WHAT IS EXPECTED: Return each line of the listing exactly, though without its images.

RECORDS FOR THIS TASK:
=-=-=

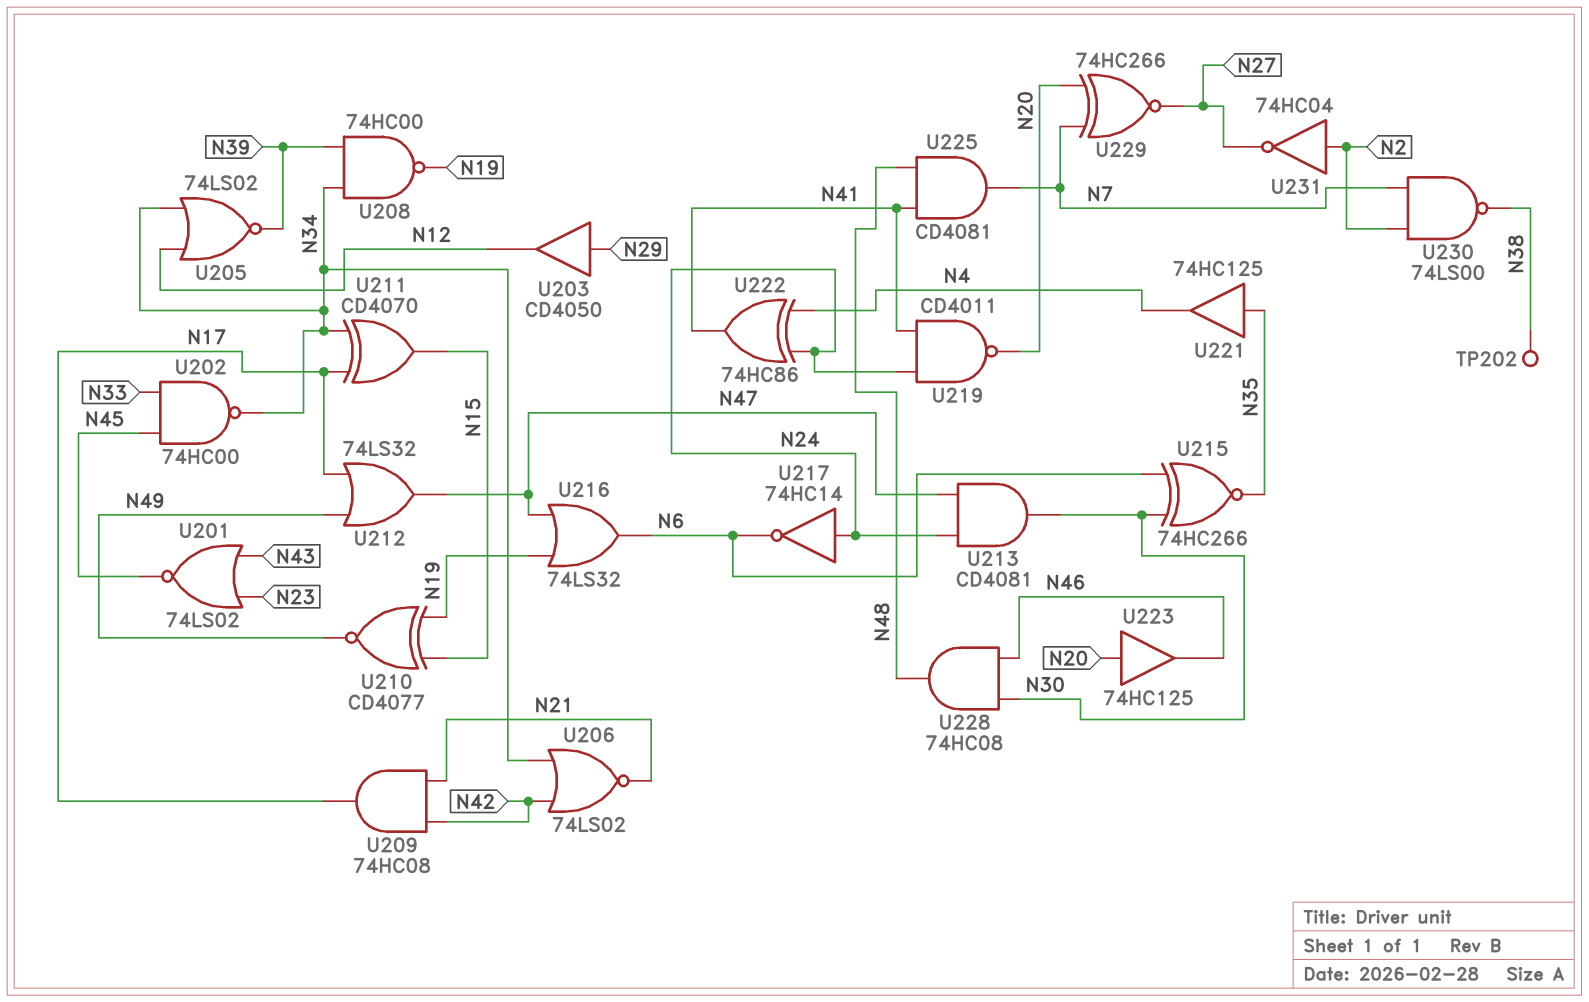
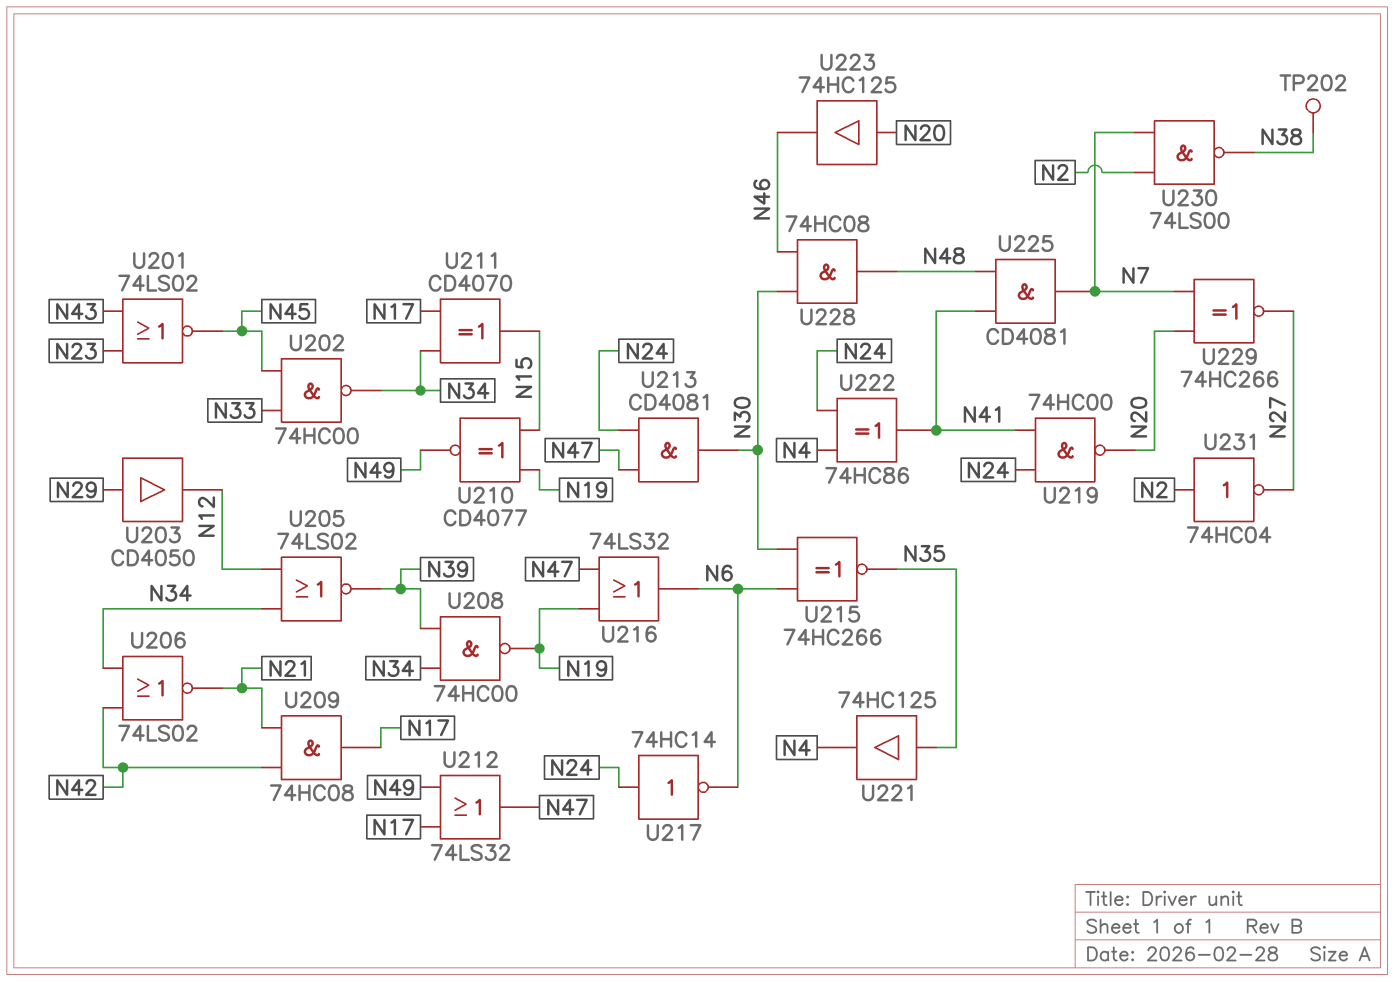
U219: NAND CD4011 (in N24, in N41, out N20) -> NAND 74HC00 (in N24, in N41, out N20)

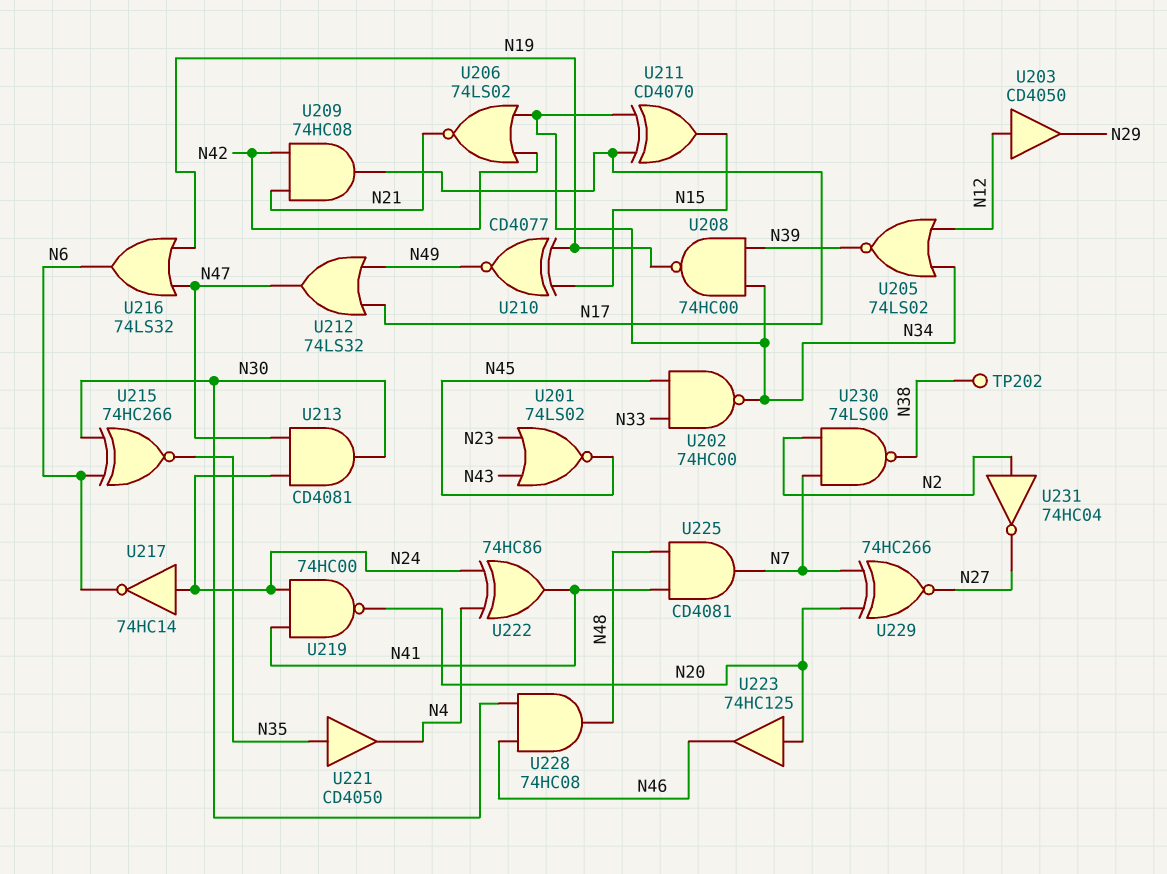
U203: buffer CD4050 (in N29, out N12) -> buffer CD4050 (in N12, out N29)
U221: buffer 74HC125 (in N35, out N4) -> buffer CD4050 (in N35, out N4)

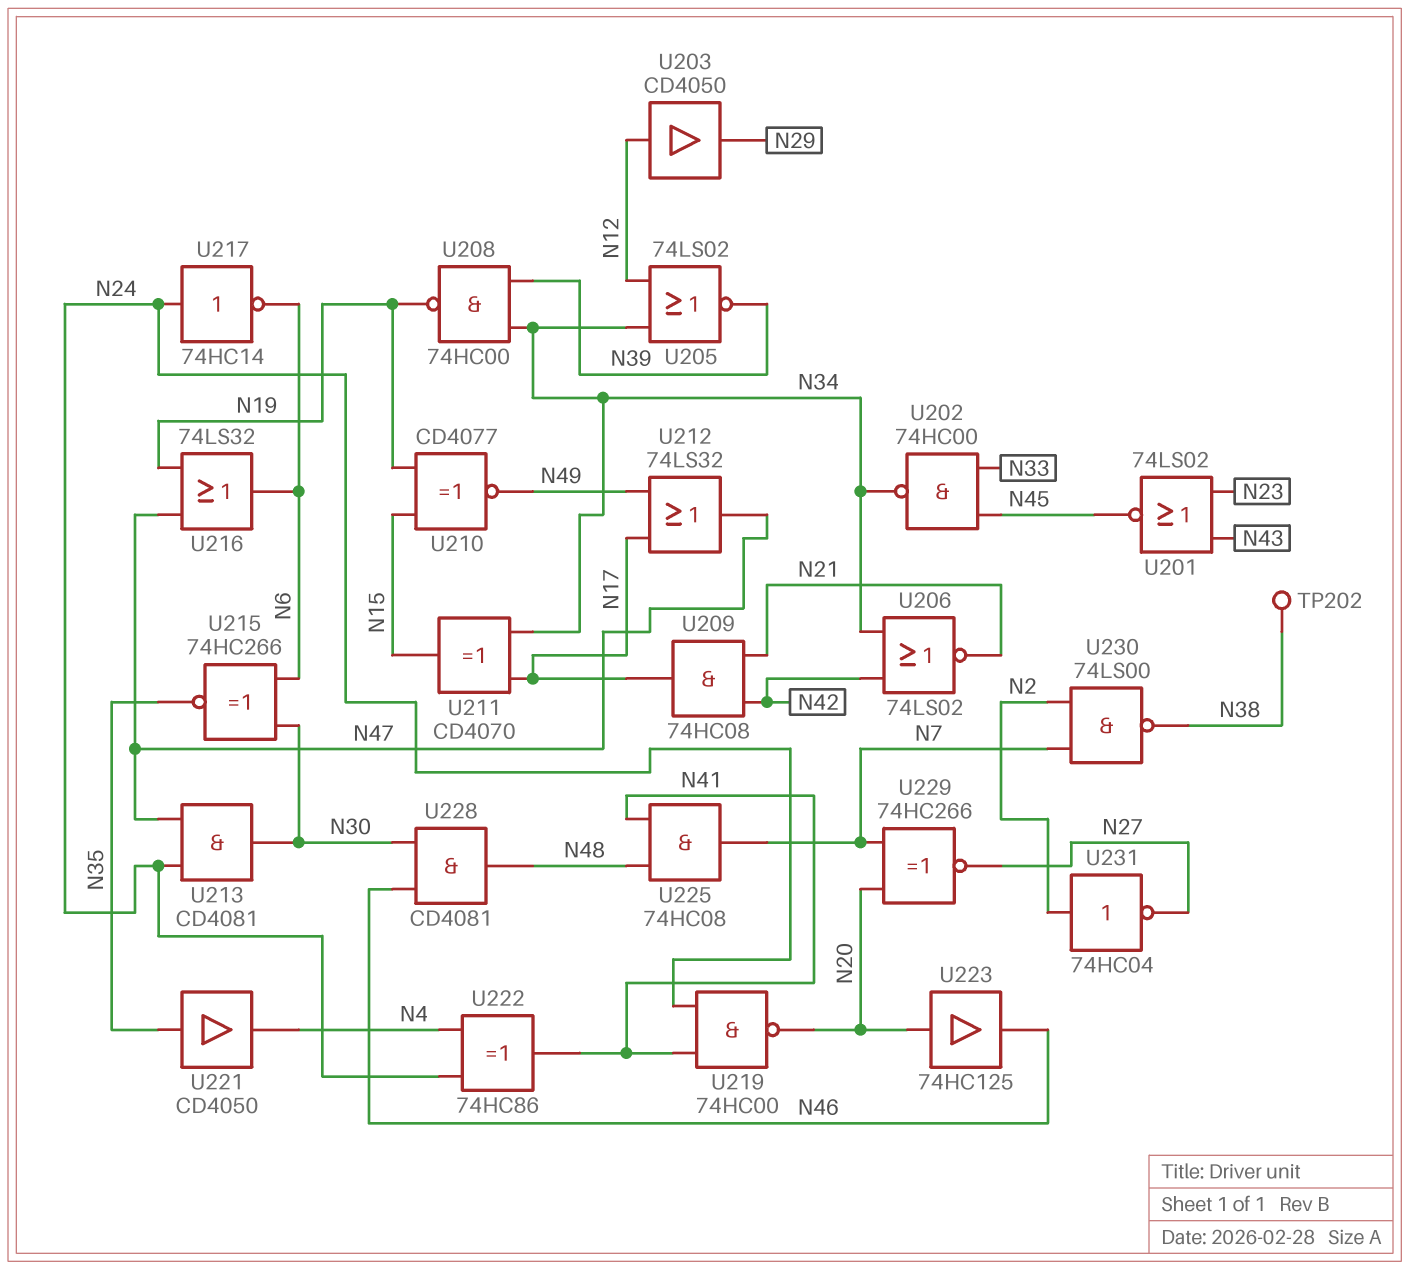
U225: AND CD4081 (in N41, in N48, out N7) -> AND 74HC08 (in N41, in N48, out N7)
U228: AND 74HC08 (in N30, in N46, out N48) -> AND CD4081 (in N30, in N46, out N48)

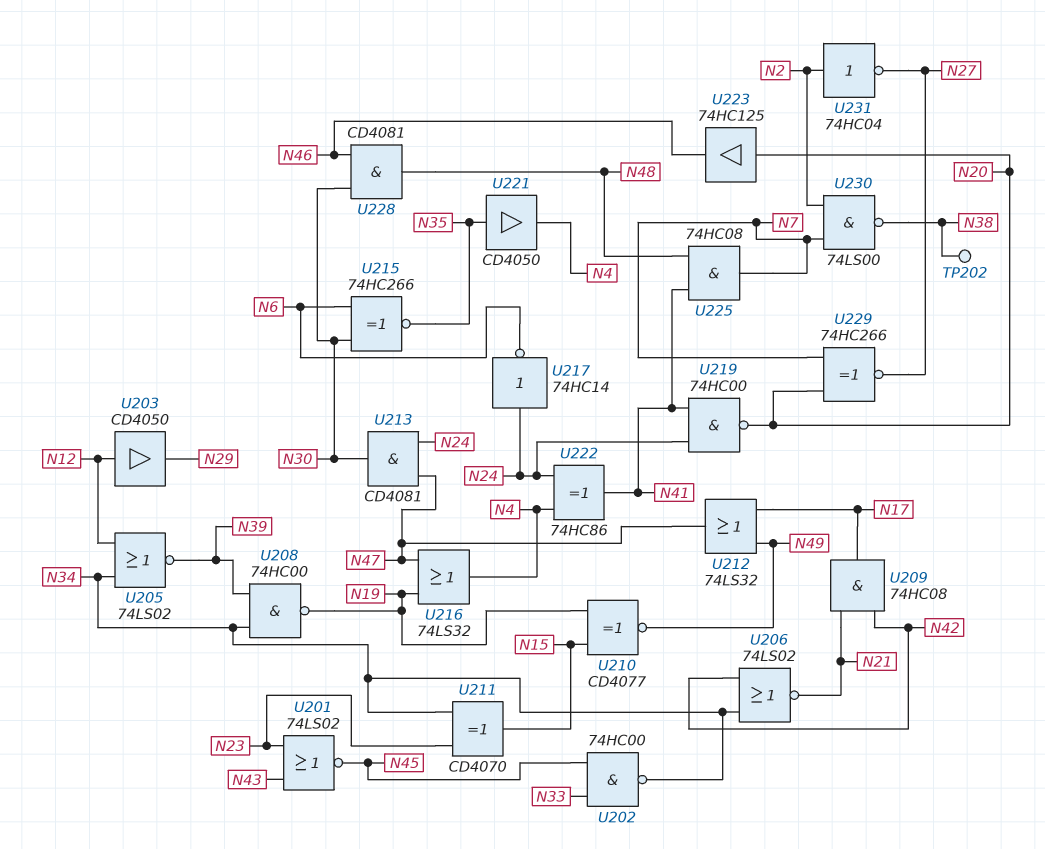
U211: XOR CD4070 (in N17, in N34, out N15) -> XOR CD4070 (in N23, in N34, out N15)
U216: OR 74LS32 (in N19, in N47, out N6) -> OR 74LS32 (in N19, in N47, out N4)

=-=-=

TASK OUTPUT:
U219: NAND CD4011 (in N24, in N41, out N20) -> NAND 74HC00 (in N24, in N41, out N20)

U203: buffer CD4050 (in N29, out N12) -> buffer CD4050 (in N12, out N29)
U221: buffer 74HC125 (in N35, out N4) -> buffer CD4050 (in N35, out N4)

U225: AND CD4081 (in N41, in N48, out N7) -> AND 74HC08 (in N41, in N48, out N7)
U228: AND 74HC08 (in N30, in N46, out N48) -> AND CD4081 (in N30, in N46, out N48)

U211: XOR CD4070 (in N17, in N34, out N15) -> XOR CD4070 (in N23, in N34, out N15)
U216: OR 74LS32 (in N19, in N47, out N6) -> OR 74LS32 (in N19, in N47, out N4)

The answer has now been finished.